WORK ORDER =
Please go through the records below and return every line holding the word "BASE".

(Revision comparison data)
________________

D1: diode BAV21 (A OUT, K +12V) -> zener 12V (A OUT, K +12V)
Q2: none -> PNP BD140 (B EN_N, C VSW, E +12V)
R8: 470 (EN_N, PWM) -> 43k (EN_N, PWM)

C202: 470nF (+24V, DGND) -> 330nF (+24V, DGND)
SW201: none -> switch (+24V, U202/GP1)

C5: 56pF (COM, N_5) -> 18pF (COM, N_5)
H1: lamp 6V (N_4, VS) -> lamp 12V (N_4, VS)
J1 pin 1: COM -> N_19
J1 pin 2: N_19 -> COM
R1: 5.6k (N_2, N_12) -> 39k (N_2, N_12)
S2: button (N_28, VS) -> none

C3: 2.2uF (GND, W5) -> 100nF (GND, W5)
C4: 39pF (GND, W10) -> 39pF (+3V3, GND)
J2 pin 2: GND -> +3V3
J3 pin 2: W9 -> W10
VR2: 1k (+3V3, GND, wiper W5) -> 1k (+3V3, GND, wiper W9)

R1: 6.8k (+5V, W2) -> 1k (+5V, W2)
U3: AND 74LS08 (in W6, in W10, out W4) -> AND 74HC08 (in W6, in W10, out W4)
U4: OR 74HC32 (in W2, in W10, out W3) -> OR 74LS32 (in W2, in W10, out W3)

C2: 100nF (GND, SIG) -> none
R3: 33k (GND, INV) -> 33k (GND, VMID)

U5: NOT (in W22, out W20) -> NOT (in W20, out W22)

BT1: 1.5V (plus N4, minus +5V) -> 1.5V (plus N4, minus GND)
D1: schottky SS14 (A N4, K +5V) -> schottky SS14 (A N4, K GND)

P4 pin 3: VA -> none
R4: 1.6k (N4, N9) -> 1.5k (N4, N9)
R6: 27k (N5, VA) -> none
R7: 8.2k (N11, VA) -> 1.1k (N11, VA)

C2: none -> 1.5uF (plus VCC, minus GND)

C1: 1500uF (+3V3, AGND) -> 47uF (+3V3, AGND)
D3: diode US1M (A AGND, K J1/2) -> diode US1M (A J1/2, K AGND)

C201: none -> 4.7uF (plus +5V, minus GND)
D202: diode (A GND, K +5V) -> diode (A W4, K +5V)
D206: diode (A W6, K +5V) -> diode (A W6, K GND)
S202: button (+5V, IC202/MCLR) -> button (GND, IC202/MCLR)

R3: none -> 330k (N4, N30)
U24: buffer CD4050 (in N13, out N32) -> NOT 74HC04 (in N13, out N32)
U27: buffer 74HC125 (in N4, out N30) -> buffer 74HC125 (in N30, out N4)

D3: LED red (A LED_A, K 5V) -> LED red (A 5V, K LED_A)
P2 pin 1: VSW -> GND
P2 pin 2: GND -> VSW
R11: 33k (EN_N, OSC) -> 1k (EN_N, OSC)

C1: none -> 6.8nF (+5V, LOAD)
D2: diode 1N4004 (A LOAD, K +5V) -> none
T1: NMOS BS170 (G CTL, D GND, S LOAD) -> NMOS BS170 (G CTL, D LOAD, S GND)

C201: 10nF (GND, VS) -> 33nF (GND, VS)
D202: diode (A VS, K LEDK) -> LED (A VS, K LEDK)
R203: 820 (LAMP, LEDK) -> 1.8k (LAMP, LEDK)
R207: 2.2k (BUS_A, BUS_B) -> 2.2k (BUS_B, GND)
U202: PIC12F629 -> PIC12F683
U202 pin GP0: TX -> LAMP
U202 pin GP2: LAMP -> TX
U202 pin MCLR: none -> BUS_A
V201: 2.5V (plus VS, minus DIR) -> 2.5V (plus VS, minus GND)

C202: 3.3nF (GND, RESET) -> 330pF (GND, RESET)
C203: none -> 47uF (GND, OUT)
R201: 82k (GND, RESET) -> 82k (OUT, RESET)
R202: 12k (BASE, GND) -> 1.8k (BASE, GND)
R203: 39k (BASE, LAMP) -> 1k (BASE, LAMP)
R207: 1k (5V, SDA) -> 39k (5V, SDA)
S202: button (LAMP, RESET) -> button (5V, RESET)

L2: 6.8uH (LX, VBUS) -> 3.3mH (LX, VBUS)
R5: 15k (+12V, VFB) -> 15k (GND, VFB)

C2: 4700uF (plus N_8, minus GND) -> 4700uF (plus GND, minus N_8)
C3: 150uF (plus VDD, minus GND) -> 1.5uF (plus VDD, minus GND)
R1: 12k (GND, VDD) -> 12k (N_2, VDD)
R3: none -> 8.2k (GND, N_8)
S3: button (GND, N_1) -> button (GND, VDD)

________________

RESULT FOR THIS TASK =
R202: 12k (BASE, GND) -> 1.8k (BASE, GND)
R203: 39k (BASE, LAMP) -> 1k (BASE, LAMP)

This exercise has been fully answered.